[Data supplied]

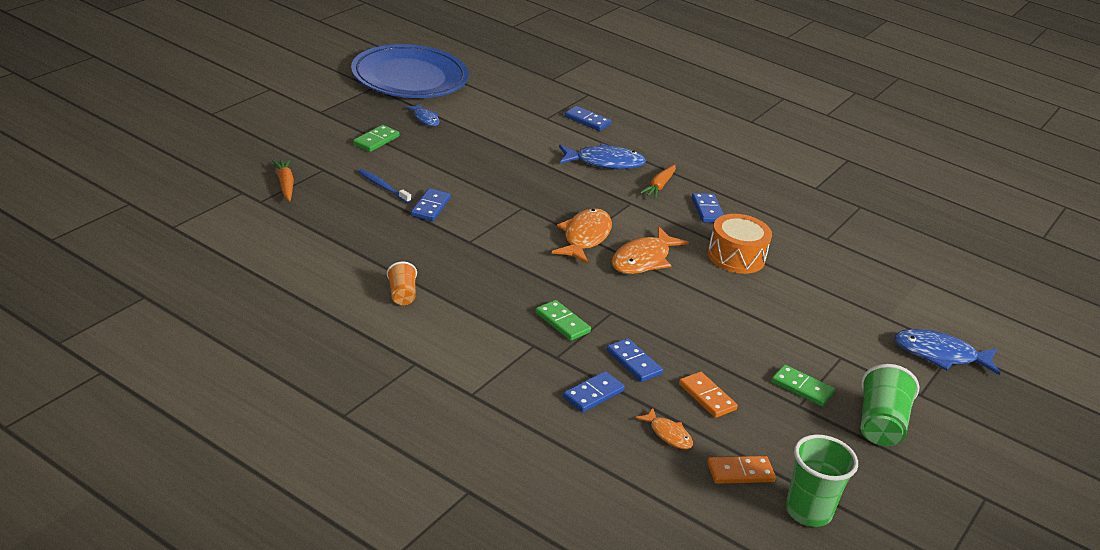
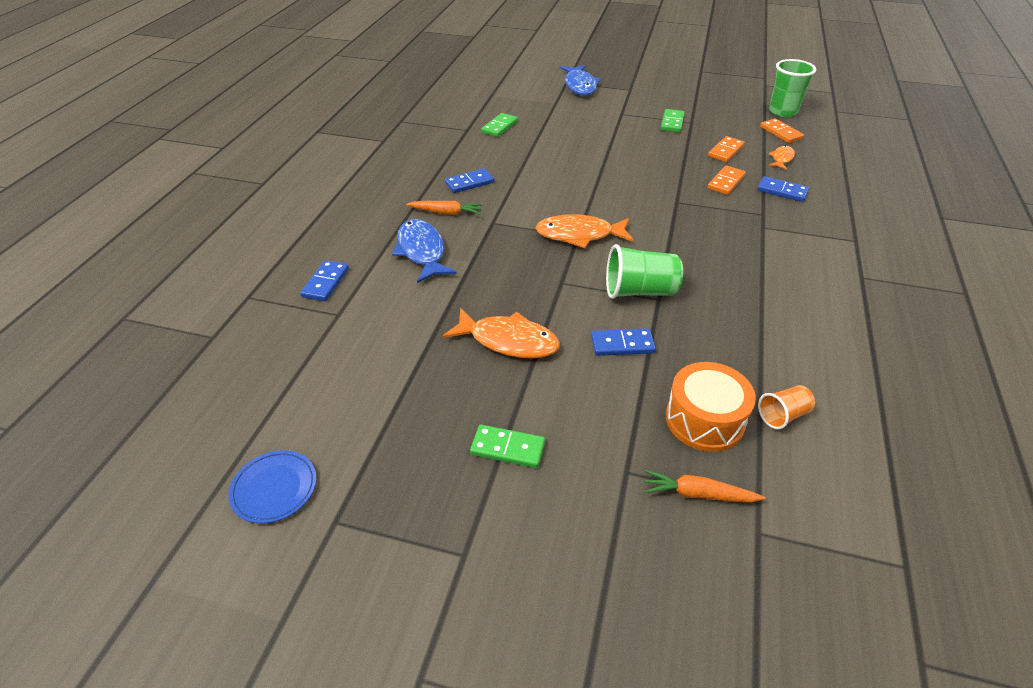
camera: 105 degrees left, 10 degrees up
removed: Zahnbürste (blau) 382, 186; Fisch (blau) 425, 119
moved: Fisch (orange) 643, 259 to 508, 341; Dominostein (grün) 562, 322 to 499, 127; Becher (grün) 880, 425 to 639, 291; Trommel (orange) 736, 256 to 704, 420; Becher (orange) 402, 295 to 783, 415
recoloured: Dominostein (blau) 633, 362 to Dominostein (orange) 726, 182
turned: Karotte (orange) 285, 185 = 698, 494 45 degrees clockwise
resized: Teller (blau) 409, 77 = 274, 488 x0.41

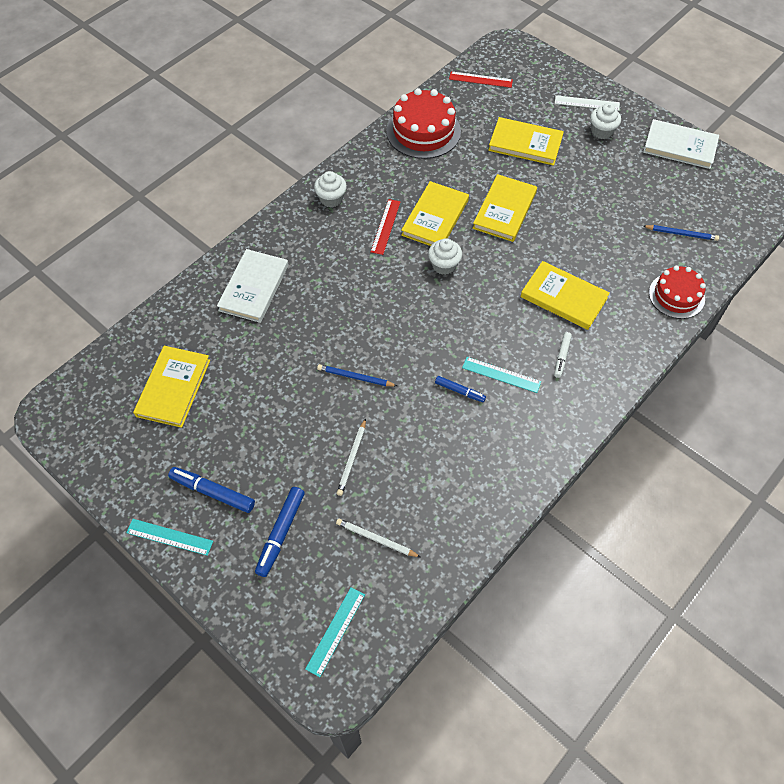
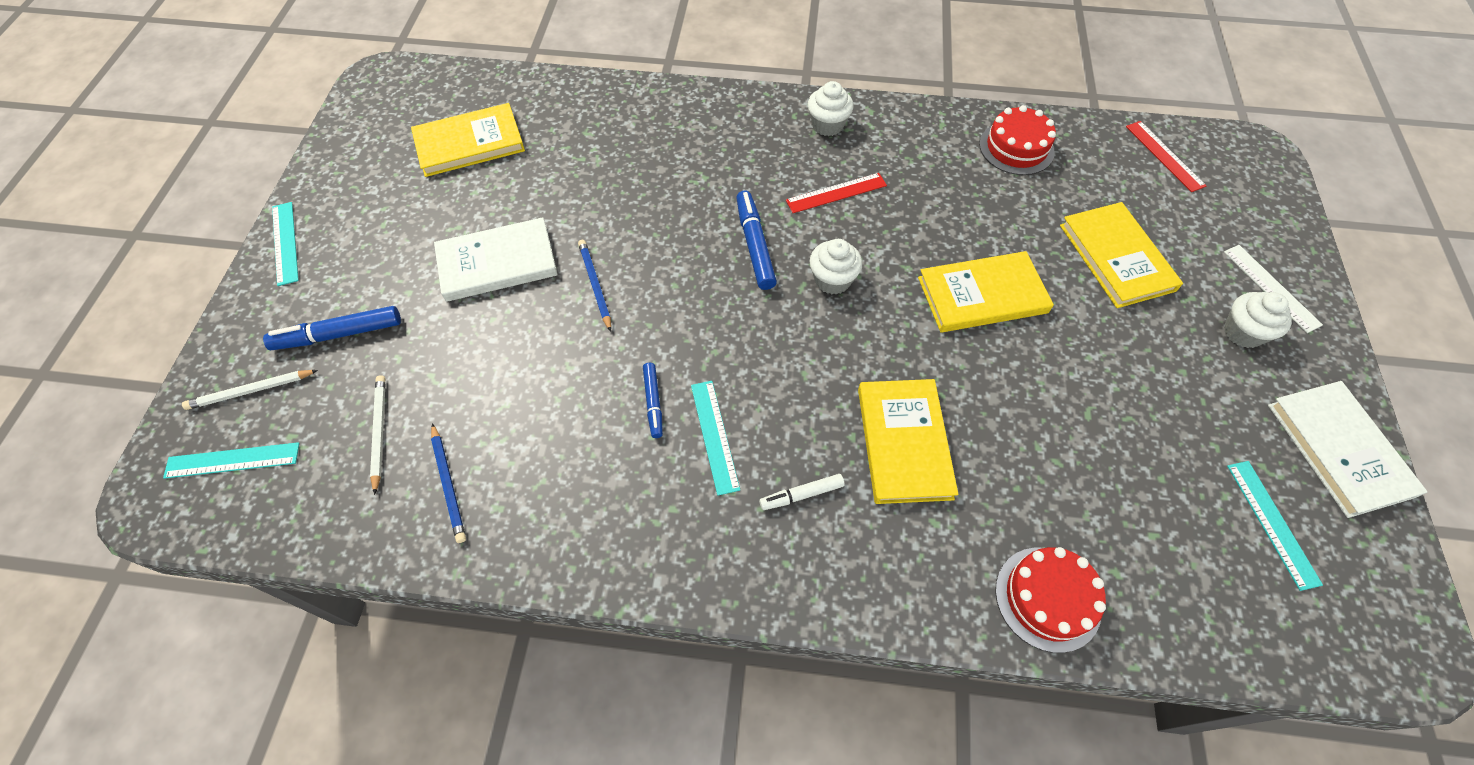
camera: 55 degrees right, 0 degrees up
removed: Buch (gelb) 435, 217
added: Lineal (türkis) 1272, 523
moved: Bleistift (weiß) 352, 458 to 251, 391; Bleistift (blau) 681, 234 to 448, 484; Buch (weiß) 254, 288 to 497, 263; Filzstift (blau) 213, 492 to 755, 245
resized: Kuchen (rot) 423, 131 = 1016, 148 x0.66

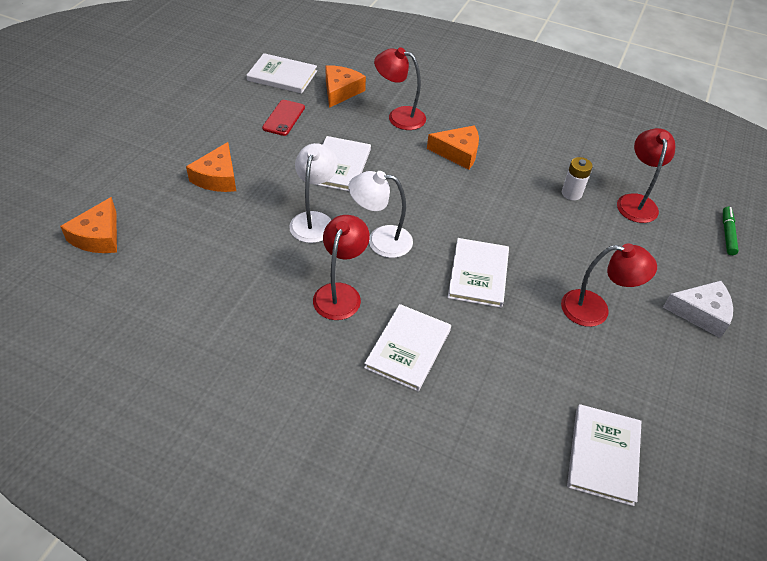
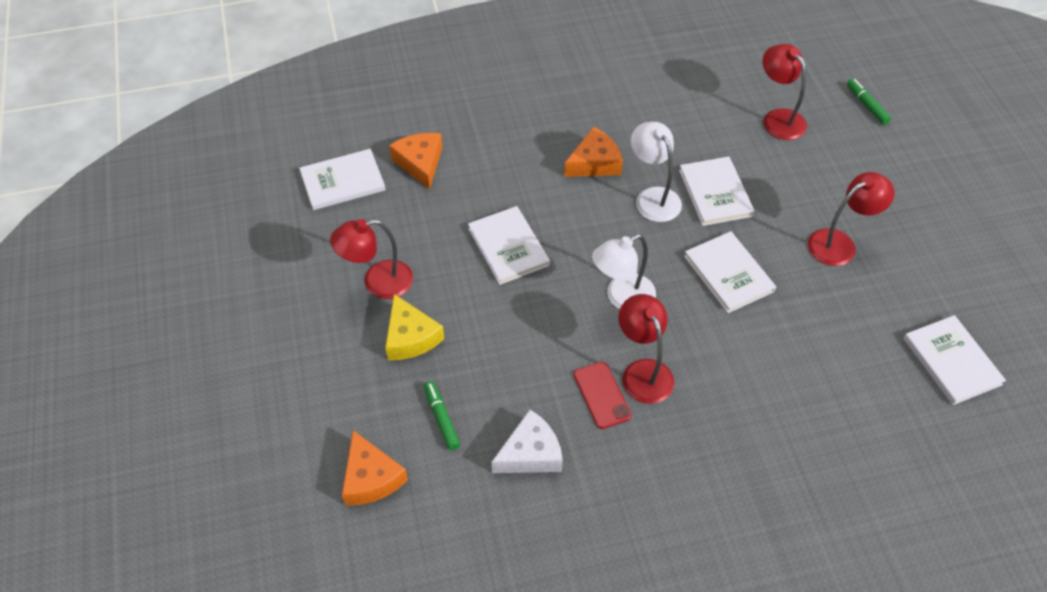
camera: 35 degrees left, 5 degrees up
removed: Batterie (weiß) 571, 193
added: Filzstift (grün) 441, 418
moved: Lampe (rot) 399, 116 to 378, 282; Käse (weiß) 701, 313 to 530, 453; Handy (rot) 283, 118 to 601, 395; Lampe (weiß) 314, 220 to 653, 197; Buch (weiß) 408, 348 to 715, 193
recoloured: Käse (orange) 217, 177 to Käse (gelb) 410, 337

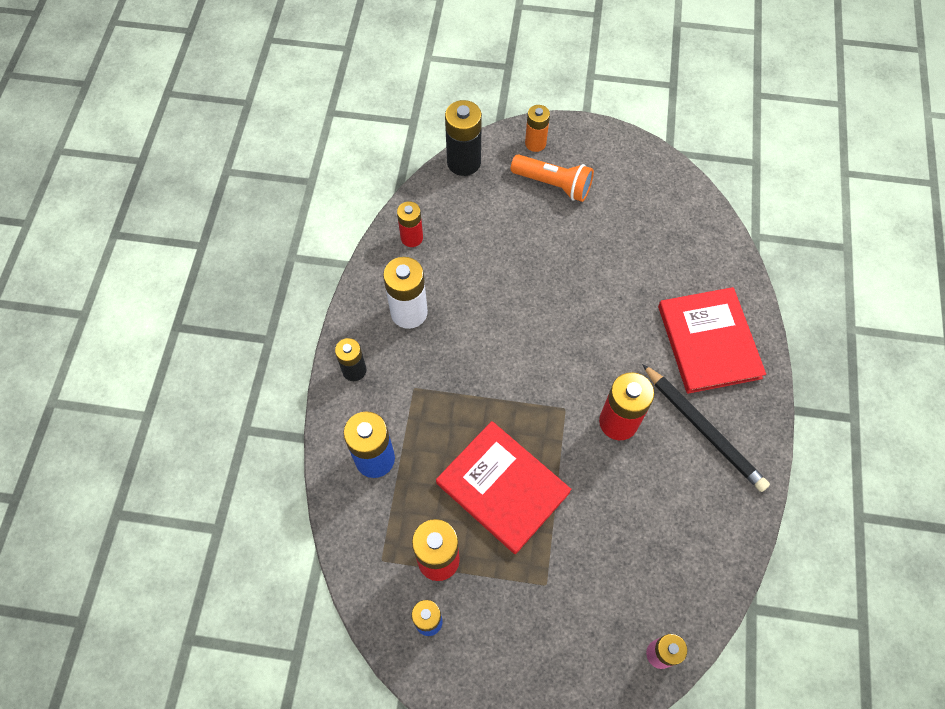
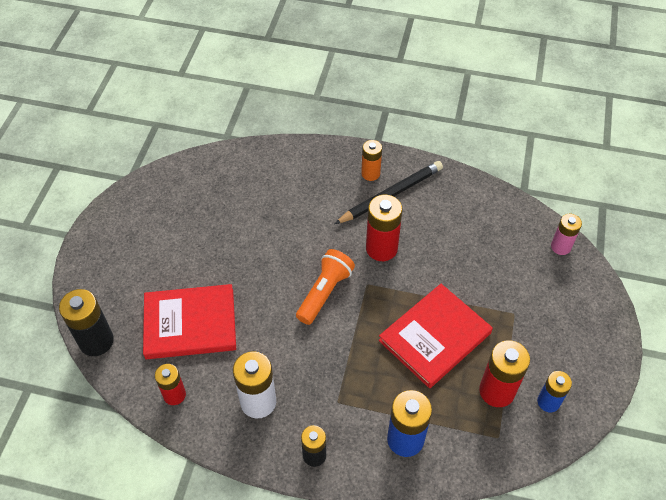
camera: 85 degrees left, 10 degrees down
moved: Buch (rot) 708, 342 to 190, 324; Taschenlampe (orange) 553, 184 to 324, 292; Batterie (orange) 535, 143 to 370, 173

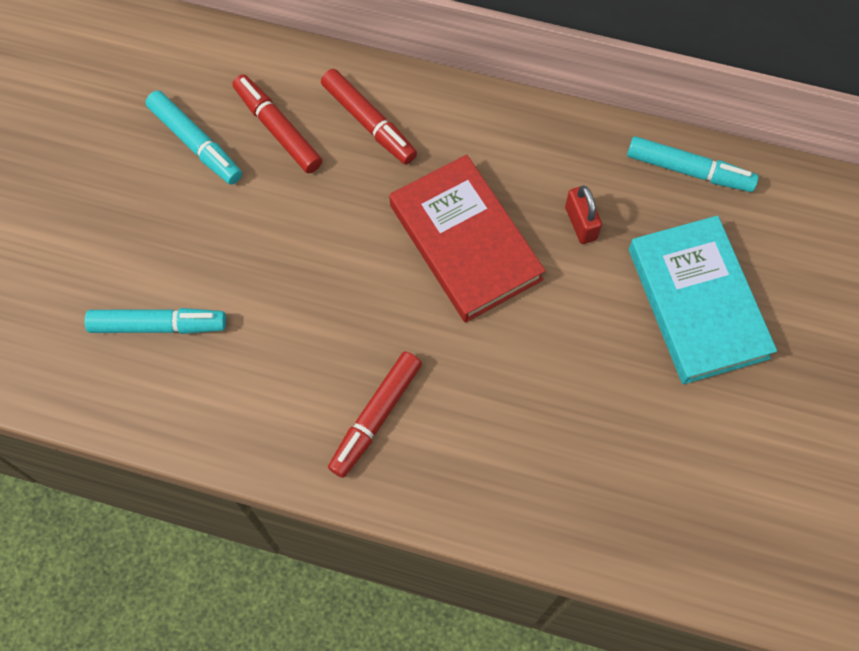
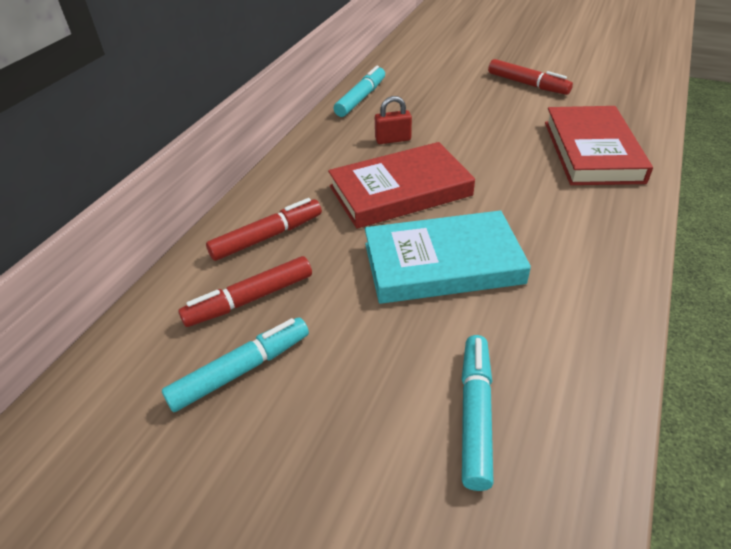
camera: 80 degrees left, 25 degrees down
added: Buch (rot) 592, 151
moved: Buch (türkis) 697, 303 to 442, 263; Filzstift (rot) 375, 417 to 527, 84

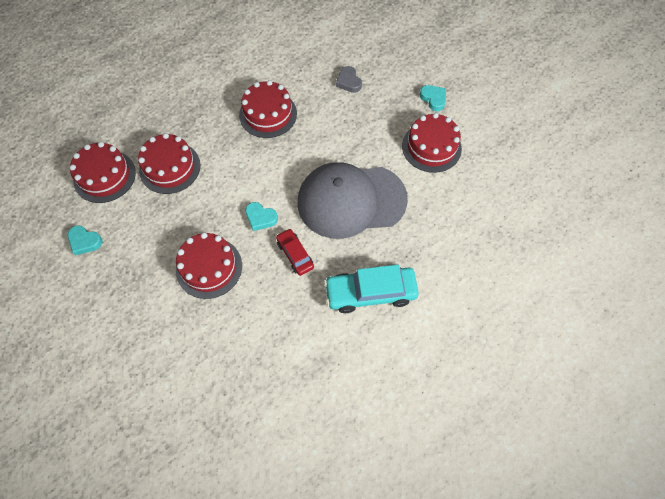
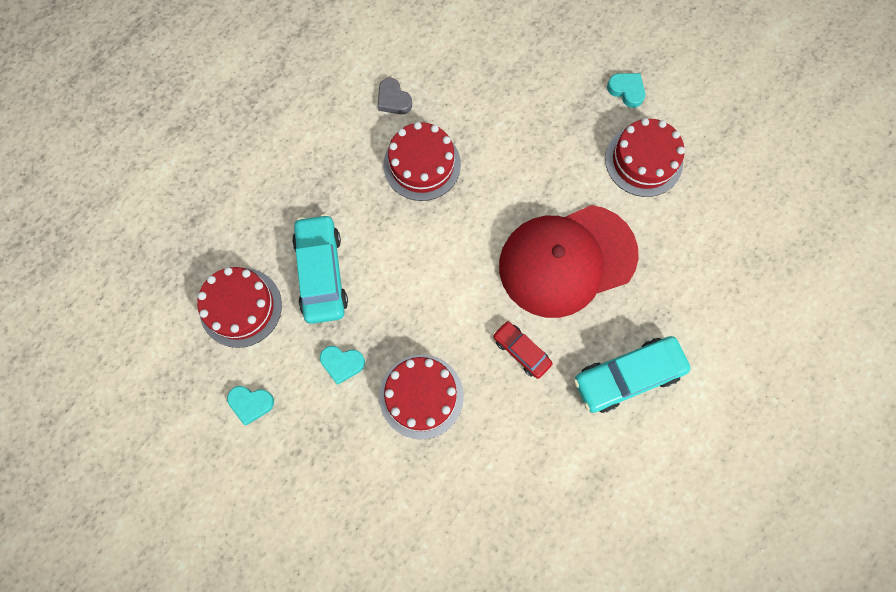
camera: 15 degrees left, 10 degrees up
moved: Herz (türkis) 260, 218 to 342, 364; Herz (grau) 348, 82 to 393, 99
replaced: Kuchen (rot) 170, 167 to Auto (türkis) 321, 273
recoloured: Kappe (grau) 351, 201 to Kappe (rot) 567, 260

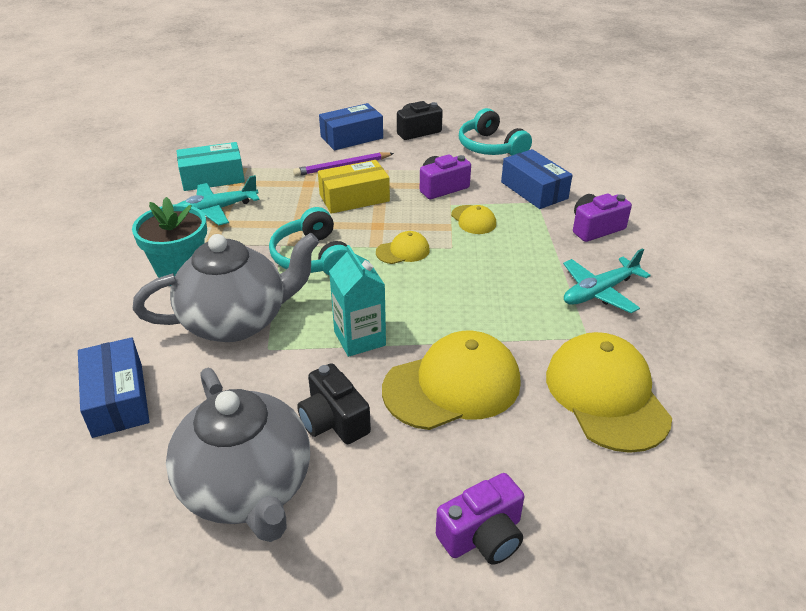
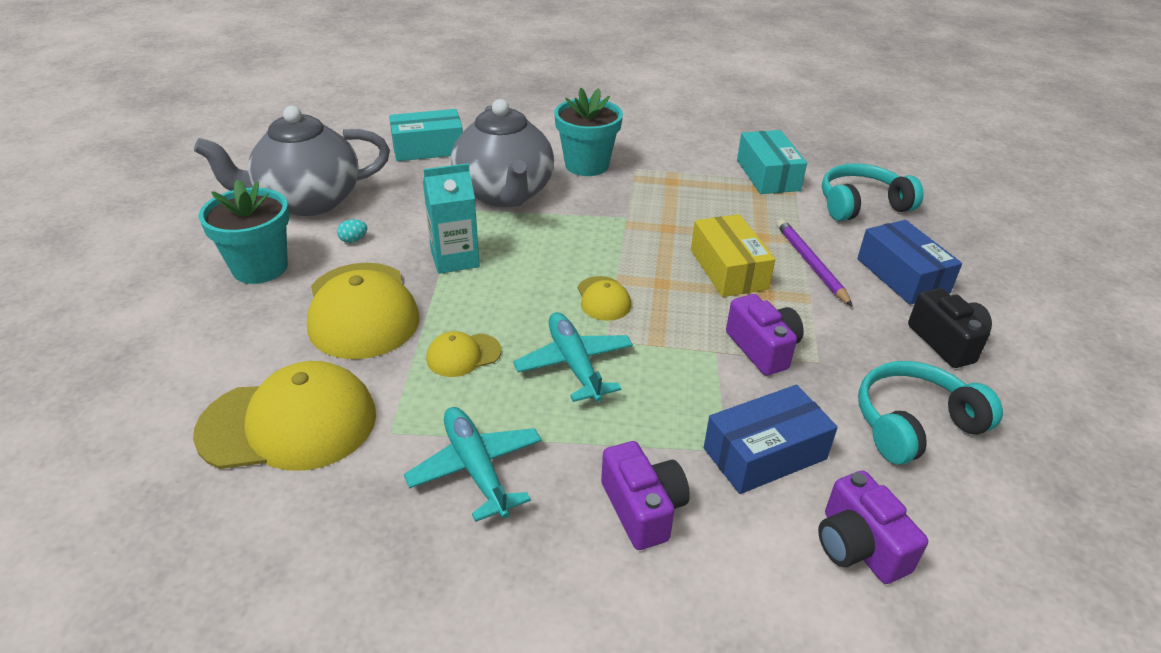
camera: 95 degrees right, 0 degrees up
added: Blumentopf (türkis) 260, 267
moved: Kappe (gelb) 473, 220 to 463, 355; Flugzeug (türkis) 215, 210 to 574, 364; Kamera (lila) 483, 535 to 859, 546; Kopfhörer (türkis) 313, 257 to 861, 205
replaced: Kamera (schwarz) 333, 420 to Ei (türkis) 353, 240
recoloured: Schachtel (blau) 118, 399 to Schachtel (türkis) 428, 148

[/Data supplied]

What you return must match the lines from the top of the data through the line with "turned: Karotte (orange)" exactly, with the pictures removed.

# [Answer to the problem]
camera: 105 degrees left, 10 degrees up
removed: Zahnbürste (blau) 382, 186; Fisch (blau) 425, 119
moved: Fisch (orange) 643, 259 to 508, 341; Dominostein (grün) 562, 322 to 499, 127; Becher (grün) 880, 425 to 639, 291; Trommel (orange) 736, 256 to 704, 420; Becher (orange) 402, 295 to 783, 415
recoloured: Dominostein (blau) 633, 362 to Dominostein (orange) 726, 182
turned: Karotte (orange) 285, 185 = 698, 494 45 degrees clockwise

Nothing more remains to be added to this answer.